What you are asked to do
Every entry gets copied exactly. No images go into the copy.

[Collection entries]

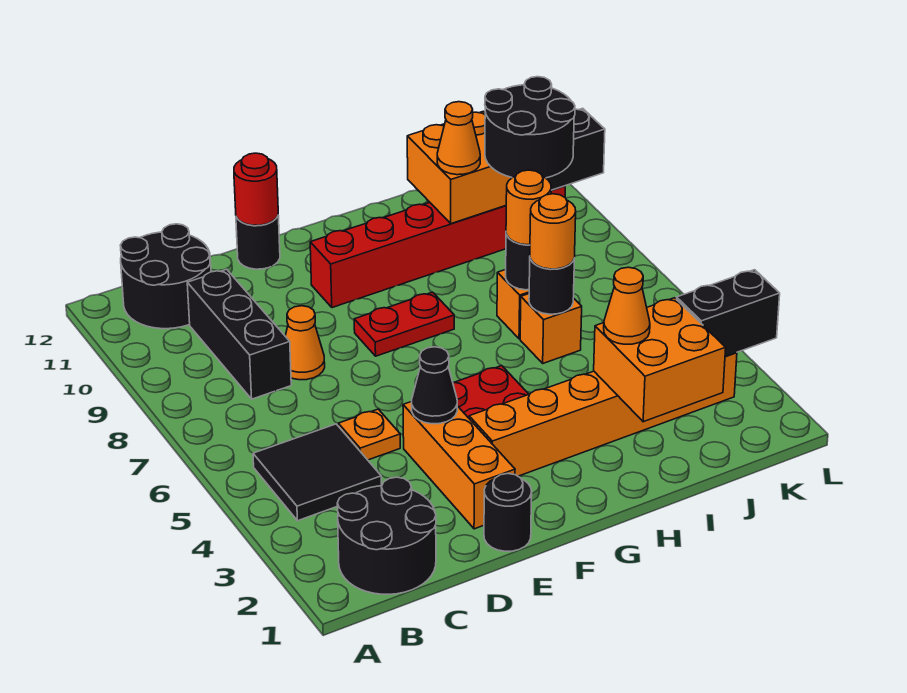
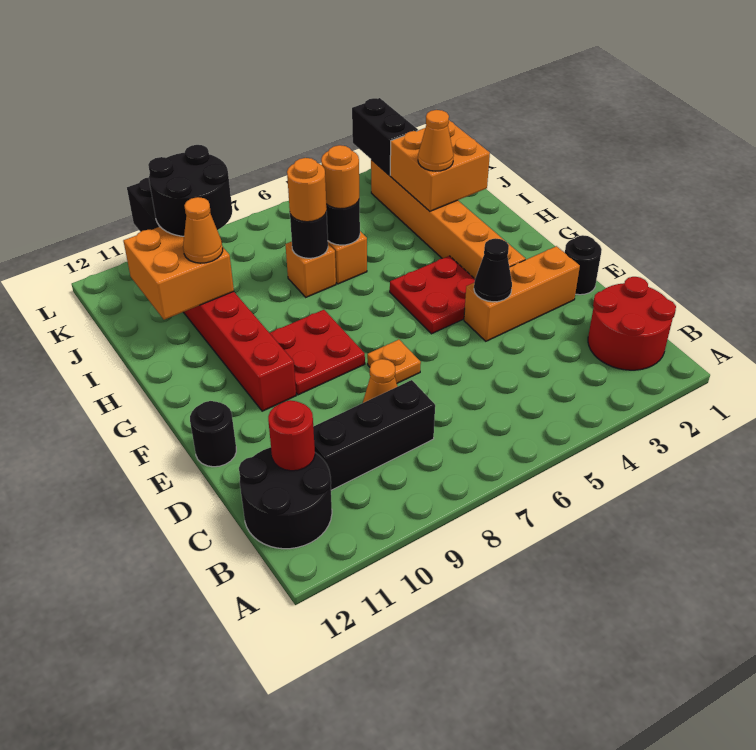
black round brick B1:C2 level 1 -> red round brick B1:C2 level 1
black tile B4:C5 level 1 -> none
orange plate D5 level 1 -> orange plate E7 level 1
red round brick E12 level 2 -> red round brick C11 level 2
red plate F8:G8 level 1 -> red plate F8:G9 level 1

Result below
black round brick B1:C2 level 1 -> red round brick B1:C2 level 1
black tile B4:C5 level 1 -> none
orange plate D5 level 1 -> orange plate E7 level 1
red round brick E12 level 2 -> red round brick C11 level 2
red plate F8:G8 level 1 -> red plate F8:G9 level 1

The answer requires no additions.